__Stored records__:
· · · ·

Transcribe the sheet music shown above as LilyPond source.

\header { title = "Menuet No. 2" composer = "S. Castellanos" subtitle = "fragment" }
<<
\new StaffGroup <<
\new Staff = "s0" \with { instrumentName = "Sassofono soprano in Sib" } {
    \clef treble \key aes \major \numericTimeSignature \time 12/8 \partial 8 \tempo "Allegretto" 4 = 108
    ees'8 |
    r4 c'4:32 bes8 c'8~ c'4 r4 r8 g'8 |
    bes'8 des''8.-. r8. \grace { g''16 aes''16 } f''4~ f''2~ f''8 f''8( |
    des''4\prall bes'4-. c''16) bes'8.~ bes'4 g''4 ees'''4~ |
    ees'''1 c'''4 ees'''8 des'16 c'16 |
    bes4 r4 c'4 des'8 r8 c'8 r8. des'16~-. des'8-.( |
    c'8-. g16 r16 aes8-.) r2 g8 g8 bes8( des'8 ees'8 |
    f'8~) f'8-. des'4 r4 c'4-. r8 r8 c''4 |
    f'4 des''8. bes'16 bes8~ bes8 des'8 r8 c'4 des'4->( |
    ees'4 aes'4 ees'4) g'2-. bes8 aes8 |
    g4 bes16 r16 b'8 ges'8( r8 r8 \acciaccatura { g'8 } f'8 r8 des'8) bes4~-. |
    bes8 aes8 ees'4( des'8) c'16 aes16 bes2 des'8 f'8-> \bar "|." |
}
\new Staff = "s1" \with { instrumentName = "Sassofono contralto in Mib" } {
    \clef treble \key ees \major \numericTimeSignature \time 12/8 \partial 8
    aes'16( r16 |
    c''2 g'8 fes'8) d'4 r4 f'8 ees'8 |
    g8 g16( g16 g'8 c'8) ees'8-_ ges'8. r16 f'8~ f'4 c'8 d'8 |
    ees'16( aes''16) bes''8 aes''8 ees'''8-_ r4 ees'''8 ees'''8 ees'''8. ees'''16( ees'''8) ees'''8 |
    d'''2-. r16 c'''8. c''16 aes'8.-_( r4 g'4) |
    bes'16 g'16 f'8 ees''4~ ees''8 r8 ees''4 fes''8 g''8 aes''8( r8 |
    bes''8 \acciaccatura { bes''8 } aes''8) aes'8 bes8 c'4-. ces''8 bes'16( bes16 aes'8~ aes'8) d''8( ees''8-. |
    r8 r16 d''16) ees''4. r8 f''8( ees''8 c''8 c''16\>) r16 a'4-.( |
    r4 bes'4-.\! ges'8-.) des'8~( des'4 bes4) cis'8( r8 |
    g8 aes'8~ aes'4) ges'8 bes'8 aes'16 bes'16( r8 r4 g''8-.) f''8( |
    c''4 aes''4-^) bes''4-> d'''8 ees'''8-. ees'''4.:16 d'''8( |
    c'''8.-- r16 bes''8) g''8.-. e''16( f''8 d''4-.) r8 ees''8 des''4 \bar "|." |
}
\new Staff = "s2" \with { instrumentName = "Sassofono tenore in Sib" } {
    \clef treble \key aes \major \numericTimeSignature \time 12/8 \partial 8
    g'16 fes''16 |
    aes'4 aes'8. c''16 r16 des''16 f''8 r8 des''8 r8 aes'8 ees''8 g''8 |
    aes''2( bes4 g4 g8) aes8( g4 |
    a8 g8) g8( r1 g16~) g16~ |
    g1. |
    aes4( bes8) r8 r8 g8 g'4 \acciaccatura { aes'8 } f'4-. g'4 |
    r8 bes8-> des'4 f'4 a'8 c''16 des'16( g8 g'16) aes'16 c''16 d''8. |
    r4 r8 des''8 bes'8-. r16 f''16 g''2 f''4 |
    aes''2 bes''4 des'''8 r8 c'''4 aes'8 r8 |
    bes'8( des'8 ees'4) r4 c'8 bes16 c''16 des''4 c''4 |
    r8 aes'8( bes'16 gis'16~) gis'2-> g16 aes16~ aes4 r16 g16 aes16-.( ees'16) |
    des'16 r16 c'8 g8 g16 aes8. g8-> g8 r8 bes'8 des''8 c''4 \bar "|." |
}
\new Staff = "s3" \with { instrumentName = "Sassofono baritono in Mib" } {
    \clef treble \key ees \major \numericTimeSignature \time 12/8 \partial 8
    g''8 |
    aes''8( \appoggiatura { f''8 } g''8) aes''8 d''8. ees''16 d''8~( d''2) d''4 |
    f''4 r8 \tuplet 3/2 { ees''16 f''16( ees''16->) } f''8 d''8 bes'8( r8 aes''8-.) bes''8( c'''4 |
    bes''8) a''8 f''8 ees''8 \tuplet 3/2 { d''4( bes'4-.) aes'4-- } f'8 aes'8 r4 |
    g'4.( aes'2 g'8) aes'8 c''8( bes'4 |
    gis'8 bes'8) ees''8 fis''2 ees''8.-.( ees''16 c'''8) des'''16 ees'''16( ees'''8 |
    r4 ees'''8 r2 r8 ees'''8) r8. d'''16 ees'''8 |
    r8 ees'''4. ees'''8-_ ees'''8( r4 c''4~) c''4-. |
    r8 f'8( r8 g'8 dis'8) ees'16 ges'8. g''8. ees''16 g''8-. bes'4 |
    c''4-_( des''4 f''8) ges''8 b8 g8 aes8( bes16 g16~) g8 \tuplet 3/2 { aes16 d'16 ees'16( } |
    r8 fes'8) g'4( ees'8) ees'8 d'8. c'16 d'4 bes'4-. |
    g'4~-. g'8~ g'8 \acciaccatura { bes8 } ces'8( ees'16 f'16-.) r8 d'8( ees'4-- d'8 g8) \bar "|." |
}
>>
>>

· · · ·

__Aim of the exercise__: Return every line of the records above that contains the string "tuplet".

__Solution for this exercise__:
    f''4 r8 \tuplet 3/2 { ees''16 f''16( ees''16->) } f''8 d''8 bes'8( r8 aes''8-.) bes''8( c'''4 |
    bes''8) a''8 f''8 ees''8 \tuplet 3/2 { d''4( bes'4-.) aes'4-- } f'8 aes'8 r4 |
    c''4-_( des''4 f''8) ges''8 b8 g8 aes8( bes16 g16~) g8 \tuplet 3/2 { aes16 d'16 ees'16( } |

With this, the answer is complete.